=== What is needed ===
Every entry here should be copied exactly.

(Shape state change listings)
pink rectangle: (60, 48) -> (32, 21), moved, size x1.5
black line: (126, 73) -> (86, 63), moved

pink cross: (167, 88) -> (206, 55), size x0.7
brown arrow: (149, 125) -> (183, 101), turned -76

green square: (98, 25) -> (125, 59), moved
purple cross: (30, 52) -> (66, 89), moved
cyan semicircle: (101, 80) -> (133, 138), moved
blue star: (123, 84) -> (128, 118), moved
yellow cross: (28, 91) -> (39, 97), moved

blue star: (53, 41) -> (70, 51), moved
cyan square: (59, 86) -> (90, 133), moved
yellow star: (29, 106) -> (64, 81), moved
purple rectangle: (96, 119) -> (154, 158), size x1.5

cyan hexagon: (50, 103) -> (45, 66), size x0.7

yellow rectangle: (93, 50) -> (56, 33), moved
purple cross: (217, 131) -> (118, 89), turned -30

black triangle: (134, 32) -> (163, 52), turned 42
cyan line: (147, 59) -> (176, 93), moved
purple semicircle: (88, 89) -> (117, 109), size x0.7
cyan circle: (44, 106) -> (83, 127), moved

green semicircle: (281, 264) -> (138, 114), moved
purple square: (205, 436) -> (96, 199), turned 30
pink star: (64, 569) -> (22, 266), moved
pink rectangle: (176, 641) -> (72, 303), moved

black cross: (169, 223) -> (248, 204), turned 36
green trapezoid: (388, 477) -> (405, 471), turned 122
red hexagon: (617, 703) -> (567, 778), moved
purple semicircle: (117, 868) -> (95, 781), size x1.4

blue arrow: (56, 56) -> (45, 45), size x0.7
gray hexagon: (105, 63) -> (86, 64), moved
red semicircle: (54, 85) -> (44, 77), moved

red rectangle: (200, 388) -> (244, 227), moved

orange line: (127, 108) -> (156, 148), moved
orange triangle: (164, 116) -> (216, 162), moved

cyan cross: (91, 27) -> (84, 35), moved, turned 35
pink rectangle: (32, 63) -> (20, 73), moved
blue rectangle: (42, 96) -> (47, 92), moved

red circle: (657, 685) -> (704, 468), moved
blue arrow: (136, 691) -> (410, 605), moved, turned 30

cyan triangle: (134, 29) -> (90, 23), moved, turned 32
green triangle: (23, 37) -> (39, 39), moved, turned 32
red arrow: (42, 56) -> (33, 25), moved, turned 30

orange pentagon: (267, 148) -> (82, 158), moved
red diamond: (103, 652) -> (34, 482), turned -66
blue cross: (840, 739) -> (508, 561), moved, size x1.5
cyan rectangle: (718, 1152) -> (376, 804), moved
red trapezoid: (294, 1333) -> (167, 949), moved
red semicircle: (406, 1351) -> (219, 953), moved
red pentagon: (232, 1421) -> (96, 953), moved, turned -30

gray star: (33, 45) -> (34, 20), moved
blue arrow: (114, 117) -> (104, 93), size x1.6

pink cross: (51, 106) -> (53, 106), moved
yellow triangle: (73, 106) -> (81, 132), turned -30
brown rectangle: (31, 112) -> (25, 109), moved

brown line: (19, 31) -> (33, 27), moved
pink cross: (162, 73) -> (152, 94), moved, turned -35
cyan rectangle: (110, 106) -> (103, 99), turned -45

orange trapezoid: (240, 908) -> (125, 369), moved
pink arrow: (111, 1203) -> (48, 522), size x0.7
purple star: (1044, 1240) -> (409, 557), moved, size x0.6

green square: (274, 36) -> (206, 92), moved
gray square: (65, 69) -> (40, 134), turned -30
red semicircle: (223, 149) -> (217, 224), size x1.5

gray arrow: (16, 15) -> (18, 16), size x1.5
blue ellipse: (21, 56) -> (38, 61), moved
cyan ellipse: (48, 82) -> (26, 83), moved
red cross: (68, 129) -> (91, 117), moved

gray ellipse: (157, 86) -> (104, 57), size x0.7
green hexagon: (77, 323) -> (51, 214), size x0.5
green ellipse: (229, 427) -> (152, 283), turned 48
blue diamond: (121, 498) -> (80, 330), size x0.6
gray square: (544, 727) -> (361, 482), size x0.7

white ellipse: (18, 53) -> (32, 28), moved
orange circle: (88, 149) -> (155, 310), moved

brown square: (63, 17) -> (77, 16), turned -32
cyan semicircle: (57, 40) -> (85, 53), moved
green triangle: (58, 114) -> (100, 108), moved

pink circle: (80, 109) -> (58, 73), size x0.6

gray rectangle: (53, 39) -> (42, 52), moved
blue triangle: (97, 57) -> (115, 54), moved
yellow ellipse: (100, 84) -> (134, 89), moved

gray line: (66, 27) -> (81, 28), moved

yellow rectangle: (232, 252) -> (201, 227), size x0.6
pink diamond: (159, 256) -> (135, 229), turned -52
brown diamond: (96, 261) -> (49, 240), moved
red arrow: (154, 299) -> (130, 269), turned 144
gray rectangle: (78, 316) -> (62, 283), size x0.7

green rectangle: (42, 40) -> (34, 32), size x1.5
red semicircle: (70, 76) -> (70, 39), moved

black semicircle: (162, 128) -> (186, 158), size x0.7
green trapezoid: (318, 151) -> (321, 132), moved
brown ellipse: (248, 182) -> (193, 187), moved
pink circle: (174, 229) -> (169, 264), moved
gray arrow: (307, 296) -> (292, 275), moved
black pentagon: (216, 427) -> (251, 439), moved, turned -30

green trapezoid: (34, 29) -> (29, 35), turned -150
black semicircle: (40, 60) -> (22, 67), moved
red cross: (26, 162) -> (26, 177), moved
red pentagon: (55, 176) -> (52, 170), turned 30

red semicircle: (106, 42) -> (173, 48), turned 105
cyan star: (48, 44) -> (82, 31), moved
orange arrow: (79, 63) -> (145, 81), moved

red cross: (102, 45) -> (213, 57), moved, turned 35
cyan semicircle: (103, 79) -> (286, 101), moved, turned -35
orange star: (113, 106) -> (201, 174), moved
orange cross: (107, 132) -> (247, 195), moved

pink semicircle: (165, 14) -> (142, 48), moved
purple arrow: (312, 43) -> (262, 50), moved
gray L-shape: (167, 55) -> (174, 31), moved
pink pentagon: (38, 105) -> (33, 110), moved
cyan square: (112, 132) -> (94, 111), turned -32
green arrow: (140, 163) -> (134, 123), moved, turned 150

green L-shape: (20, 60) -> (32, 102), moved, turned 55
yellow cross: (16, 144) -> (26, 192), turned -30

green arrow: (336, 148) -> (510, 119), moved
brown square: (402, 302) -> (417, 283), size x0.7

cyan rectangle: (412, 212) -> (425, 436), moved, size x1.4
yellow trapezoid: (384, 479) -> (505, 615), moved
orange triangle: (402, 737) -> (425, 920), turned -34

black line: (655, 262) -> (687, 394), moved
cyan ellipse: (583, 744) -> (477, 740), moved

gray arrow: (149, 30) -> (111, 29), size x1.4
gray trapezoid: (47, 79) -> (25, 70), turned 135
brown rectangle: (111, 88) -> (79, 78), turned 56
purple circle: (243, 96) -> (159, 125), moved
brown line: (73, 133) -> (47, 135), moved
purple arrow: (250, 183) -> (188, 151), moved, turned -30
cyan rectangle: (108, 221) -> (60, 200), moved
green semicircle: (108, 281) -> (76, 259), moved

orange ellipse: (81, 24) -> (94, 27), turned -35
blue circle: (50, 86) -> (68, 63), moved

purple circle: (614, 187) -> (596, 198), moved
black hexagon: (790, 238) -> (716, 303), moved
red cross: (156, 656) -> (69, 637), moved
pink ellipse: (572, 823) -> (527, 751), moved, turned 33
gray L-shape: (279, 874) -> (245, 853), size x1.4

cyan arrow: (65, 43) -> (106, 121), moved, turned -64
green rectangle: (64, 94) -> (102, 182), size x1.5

=== Finished task ===
pink rectangle: (60, 48) -> (32, 21), moved, size x1.5
black line: (126, 73) -> (86, 63), moved

pink cross: (167, 88) -> (206, 55), size x0.7
brown arrow: (149, 125) -> (183, 101), turned -76

green square: (98, 25) -> (125, 59), moved
purple cross: (30, 52) -> (66, 89), moved
cyan semicircle: (101, 80) -> (133, 138), moved
blue star: (123, 84) -> (128, 118), moved
yellow cross: (28, 91) -> (39, 97), moved

blue star: (53, 41) -> (70, 51), moved
cyan square: (59, 86) -> (90, 133), moved
yellow star: (29, 106) -> (64, 81), moved
purple rectangle: (96, 119) -> (154, 158), size x1.5

cyan hexagon: (50, 103) -> (45, 66), size x0.7

yellow rectangle: (93, 50) -> (56, 33), moved
purple cross: (217, 131) -> (118, 89), turned -30

black triangle: (134, 32) -> (163, 52), turned 42
cyan line: (147, 59) -> (176, 93), moved
purple semicircle: (88, 89) -> (117, 109), size x0.7
cyan circle: (44, 106) -> (83, 127), moved

green semicircle: (281, 264) -> (138, 114), moved
purple square: (205, 436) -> (96, 199), turned 30
pink star: (64, 569) -> (22, 266), moved
pink rectangle: (176, 641) -> (72, 303), moved

black cross: (169, 223) -> (248, 204), turned 36
green trapezoid: (388, 477) -> (405, 471), turned 122
red hexagon: (617, 703) -> (567, 778), moved
purple semicircle: (117, 868) -> (95, 781), size x1.4

blue arrow: (56, 56) -> (45, 45), size x0.7
gray hexagon: (105, 63) -> (86, 64), moved
red semicircle: (54, 85) -> (44, 77), moved

red rectangle: (200, 388) -> (244, 227), moved

orange line: (127, 108) -> (156, 148), moved
orange triangle: (164, 116) -> (216, 162), moved

cyan cross: (91, 27) -> (84, 35), moved, turned 35
pink rectangle: (32, 63) -> (20, 73), moved
blue rectangle: (42, 96) -> (47, 92), moved

red circle: (657, 685) -> (704, 468), moved
blue arrow: (136, 691) -> (410, 605), moved, turned 30

cyan triangle: (134, 29) -> (90, 23), moved, turned 32
green triangle: (23, 37) -> (39, 39), moved, turned 32
red arrow: (42, 56) -> (33, 25), moved, turned 30

orange pentagon: (267, 148) -> (82, 158), moved
red diamond: (103, 652) -> (34, 482), turned -66
blue cross: (840, 739) -> (508, 561), moved, size x1.5
cyan rectangle: (718, 1152) -> (376, 804), moved
red trapezoid: (294, 1333) -> (167, 949), moved
red semicircle: (406, 1351) -> (219, 953), moved
red pentagon: (232, 1421) -> (96, 953), moved, turned -30

gray star: (33, 45) -> (34, 20), moved
blue arrow: (114, 117) -> (104, 93), size x1.6

pink cross: (51, 106) -> (53, 106), moved
yellow triangle: (73, 106) -> (81, 132), turned -30
brown rectangle: (31, 112) -> (25, 109), moved

brown line: (19, 31) -> (33, 27), moved
pink cross: (162, 73) -> (152, 94), moved, turned -35
cyan rectangle: (110, 106) -> (103, 99), turned -45

orange trapezoid: (240, 908) -> (125, 369), moved
pink arrow: (111, 1203) -> (48, 522), size x0.7
purple star: (1044, 1240) -> (409, 557), moved, size x0.6

green square: (274, 36) -> (206, 92), moved
gray square: (65, 69) -> (40, 134), turned -30
red semicircle: (223, 149) -> (217, 224), size x1.5

gray arrow: (16, 15) -> (18, 16), size x1.5
blue ellipse: (21, 56) -> (38, 61), moved
cyan ellipse: (48, 82) -> (26, 83), moved
red cross: (68, 129) -> (91, 117), moved

gray ellipse: (157, 86) -> (104, 57), size x0.7
green hexagon: (77, 323) -> (51, 214), size x0.5
green ellipse: (229, 427) -> (152, 283), turned 48
blue diamond: (121, 498) -> (80, 330), size x0.6
gray square: (544, 727) -> (361, 482), size x0.7

white ellipse: (18, 53) -> (32, 28), moved
orange circle: (88, 149) -> (155, 310), moved

brown square: (63, 17) -> (77, 16), turned -32
cyan semicircle: (57, 40) -> (85, 53), moved
green triangle: (58, 114) -> (100, 108), moved

pink circle: (80, 109) -> (58, 73), size x0.6

gray rectangle: (53, 39) -> (42, 52), moved
blue triangle: (97, 57) -> (115, 54), moved
yellow ellipse: (100, 84) -> (134, 89), moved

gray line: (66, 27) -> (81, 28), moved

yellow rectangle: (232, 252) -> (201, 227), size x0.6
pink diamond: (159, 256) -> (135, 229), turned -52
brown diamond: (96, 261) -> (49, 240), moved
red arrow: (154, 299) -> (130, 269), turned 144
gray rectangle: (78, 316) -> (62, 283), size x0.7

green rectangle: (42, 40) -> (34, 32), size x1.5
red semicircle: (70, 76) -> (70, 39), moved

black semicircle: (162, 128) -> (186, 158), size x0.7
green trapezoid: (318, 151) -> (321, 132), moved
brown ellipse: (248, 182) -> (193, 187), moved
pink circle: (174, 229) -> (169, 264), moved
gray arrow: (307, 296) -> (292, 275), moved
black pentagon: (216, 427) -> (251, 439), moved, turned -30

green trapezoid: (34, 29) -> (29, 35), turned -150
black semicircle: (40, 60) -> (22, 67), moved
red cross: (26, 162) -> (26, 177), moved
red pentagon: (55, 176) -> (52, 170), turned 30

red semicircle: (106, 42) -> (173, 48), turned 105
cyan star: (48, 44) -> (82, 31), moved
orange arrow: (79, 63) -> (145, 81), moved

red cross: (102, 45) -> (213, 57), moved, turned 35
cyan semicircle: (103, 79) -> (286, 101), moved, turned -35
orange star: (113, 106) -> (201, 174), moved
orange cross: (107, 132) -> (247, 195), moved

pink semicircle: (165, 14) -> (142, 48), moved
purple arrow: (312, 43) -> (262, 50), moved
gray L-shape: (167, 55) -> (174, 31), moved
pink pentagon: (38, 105) -> (33, 110), moved
cyan square: (112, 132) -> (94, 111), turned -32
green arrow: (140, 163) -> (134, 123), moved, turned 150

green L-shape: (20, 60) -> (32, 102), moved, turned 55
yellow cross: (16, 144) -> (26, 192), turned -30

green arrow: (336, 148) -> (510, 119), moved
brown square: (402, 302) -> (417, 283), size x0.7

cyan rectangle: (412, 212) -> (425, 436), moved, size x1.4
yellow trapezoid: (384, 479) -> (505, 615), moved
orange triangle: (402, 737) -> (425, 920), turned -34

black line: (655, 262) -> (687, 394), moved
cyan ellipse: (583, 744) -> (477, 740), moved

gray arrow: (149, 30) -> (111, 29), size x1.4
gray trapezoid: (47, 79) -> (25, 70), turned 135
brown rectangle: (111, 88) -> (79, 78), turned 56
purple circle: (243, 96) -> (159, 125), moved
brown line: (73, 133) -> (47, 135), moved
purple arrow: (250, 183) -> (188, 151), moved, turned -30
cyan rectangle: (108, 221) -> (60, 200), moved
green semicircle: (108, 281) -> (76, 259), moved

orange ellipse: (81, 24) -> (94, 27), turned -35
blue circle: (50, 86) -> (68, 63), moved

purple circle: (614, 187) -> (596, 198), moved
black hexagon: (790, 238) -> (716, 303), moved
red cross: (156, 656) -> (69, 637), moved
pink ellipse: (572, 823) -> (527, 751), moved, turned 33
gray L-shape: (279, 874) -> (245, 853), size x1.4

cyan arrow: (65, 43) -> (106, 121), moved, turned -64
green rectangle: (64, 94) -> (102, 182), size x1.5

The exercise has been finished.